** Brief **
Could you copy out all the lines in the material below where the word "HALL" occurs?

------ Records for processing ------

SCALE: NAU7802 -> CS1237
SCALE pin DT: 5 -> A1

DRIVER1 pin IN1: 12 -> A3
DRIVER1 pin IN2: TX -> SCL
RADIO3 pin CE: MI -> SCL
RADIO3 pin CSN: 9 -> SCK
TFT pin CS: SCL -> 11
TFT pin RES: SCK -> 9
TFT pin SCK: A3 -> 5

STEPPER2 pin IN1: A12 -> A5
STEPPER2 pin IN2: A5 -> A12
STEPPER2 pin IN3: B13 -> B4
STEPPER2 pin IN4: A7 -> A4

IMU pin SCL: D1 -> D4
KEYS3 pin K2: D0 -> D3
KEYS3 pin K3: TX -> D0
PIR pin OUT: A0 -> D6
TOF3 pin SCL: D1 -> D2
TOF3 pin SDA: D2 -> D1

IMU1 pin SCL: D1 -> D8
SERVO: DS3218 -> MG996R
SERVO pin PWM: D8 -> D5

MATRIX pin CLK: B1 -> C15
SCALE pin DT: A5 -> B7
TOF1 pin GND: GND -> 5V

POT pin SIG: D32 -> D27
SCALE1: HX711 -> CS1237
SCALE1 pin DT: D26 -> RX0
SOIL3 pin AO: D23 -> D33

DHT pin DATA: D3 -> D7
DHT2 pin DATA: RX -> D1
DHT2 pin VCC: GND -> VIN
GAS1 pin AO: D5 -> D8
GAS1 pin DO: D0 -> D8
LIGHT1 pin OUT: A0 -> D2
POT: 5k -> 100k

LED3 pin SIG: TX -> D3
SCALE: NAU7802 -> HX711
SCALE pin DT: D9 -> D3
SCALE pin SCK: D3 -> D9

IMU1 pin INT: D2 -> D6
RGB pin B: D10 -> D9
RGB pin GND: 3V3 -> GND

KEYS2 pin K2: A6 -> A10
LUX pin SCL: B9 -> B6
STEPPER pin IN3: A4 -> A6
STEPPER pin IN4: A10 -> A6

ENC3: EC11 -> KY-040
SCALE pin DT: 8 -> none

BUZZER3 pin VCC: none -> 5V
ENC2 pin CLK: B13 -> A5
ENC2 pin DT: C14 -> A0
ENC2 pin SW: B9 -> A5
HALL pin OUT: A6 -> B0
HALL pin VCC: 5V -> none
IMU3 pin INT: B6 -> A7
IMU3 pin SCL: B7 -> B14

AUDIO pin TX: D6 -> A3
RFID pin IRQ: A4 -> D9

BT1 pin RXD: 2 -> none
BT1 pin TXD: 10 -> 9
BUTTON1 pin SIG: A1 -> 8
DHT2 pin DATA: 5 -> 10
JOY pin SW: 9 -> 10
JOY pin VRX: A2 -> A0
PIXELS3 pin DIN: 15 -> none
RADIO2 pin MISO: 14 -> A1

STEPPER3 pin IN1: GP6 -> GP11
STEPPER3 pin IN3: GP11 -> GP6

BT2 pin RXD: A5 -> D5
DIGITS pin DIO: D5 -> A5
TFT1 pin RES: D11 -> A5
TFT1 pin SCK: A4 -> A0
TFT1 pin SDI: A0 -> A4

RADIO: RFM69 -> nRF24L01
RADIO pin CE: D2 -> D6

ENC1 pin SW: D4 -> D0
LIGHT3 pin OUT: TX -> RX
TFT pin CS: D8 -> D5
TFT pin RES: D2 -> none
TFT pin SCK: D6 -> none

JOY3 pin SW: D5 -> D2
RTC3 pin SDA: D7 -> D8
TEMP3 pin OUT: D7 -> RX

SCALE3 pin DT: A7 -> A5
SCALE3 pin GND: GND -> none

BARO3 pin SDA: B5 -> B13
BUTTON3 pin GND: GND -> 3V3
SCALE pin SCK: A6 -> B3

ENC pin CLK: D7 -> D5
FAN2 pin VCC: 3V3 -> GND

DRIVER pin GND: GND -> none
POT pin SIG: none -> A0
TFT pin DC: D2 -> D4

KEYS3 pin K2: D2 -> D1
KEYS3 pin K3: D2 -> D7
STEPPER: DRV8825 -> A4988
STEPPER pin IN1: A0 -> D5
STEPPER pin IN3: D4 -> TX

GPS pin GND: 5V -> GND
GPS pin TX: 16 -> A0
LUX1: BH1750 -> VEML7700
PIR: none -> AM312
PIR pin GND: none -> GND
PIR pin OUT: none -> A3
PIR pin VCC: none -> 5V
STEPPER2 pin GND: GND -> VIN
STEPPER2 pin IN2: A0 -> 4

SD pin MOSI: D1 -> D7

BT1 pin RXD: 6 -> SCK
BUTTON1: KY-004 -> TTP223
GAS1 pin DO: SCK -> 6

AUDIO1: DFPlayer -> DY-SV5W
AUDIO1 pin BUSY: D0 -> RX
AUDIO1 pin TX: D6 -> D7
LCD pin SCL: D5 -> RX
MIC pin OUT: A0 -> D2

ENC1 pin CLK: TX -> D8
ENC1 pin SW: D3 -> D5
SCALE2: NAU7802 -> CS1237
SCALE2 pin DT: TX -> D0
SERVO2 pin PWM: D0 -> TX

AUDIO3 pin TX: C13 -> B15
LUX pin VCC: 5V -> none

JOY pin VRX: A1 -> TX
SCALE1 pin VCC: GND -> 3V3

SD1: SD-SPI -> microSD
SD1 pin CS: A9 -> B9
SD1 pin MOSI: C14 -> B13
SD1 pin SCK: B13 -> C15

------

** Exercise result **
HALL pin OUT: A6 -> B0
HALL pin VCC: 5V -> none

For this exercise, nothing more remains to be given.